**Records for this task:**
============================================================
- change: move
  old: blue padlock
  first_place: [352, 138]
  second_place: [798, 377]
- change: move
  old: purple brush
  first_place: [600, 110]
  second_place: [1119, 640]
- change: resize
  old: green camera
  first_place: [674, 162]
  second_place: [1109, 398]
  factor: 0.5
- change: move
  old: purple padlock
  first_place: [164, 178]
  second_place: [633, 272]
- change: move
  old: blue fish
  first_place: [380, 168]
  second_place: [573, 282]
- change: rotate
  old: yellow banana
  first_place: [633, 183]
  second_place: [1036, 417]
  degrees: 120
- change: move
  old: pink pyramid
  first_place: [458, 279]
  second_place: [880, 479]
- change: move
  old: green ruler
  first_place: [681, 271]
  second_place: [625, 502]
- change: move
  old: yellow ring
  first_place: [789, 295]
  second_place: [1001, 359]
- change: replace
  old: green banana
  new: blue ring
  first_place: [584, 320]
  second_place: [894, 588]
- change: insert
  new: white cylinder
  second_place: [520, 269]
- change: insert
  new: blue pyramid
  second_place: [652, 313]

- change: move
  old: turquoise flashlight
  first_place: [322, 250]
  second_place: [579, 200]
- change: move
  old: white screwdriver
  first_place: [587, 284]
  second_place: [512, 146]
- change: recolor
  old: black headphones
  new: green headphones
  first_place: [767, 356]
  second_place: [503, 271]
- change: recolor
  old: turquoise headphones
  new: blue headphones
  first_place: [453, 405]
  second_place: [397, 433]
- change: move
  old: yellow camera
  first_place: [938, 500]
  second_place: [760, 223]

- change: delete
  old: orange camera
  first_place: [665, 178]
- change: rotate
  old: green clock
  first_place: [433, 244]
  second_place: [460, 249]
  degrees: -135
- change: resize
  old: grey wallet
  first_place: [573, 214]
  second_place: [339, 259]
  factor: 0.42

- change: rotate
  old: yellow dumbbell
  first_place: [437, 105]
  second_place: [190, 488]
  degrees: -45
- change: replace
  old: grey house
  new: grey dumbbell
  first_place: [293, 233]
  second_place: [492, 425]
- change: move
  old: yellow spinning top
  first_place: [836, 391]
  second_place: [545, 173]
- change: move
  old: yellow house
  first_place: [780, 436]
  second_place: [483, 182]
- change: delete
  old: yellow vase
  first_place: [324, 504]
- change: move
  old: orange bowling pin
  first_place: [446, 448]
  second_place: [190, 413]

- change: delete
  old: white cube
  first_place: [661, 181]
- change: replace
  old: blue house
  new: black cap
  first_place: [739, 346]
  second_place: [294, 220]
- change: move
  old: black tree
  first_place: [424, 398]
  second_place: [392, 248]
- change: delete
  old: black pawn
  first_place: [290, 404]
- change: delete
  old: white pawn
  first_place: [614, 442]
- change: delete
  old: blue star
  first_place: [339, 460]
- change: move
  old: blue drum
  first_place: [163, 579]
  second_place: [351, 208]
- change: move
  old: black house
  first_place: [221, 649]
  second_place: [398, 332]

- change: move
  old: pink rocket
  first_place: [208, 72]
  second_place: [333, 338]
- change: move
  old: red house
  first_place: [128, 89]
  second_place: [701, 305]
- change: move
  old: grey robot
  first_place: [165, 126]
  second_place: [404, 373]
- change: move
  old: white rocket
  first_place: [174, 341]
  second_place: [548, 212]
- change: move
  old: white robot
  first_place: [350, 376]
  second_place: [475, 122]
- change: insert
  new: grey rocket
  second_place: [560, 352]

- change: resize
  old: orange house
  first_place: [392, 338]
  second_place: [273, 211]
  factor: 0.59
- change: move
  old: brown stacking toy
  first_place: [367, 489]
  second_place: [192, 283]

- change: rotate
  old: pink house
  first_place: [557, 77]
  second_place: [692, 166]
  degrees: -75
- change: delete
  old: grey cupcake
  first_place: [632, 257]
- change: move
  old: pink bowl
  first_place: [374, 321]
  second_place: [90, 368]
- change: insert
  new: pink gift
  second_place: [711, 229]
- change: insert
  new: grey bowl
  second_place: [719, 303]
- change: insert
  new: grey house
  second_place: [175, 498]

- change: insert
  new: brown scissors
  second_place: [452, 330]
============================================================
**Assigned task:** Taking the entries above, print exactly the lines starting at the line with "new: white cylinder" and ending at the line with "new: blue pyramid", both included.

**Reply to the exercise:**
  new: white cylinder
  second_place: [520, 269]
- change: insert
  new: blue pyramid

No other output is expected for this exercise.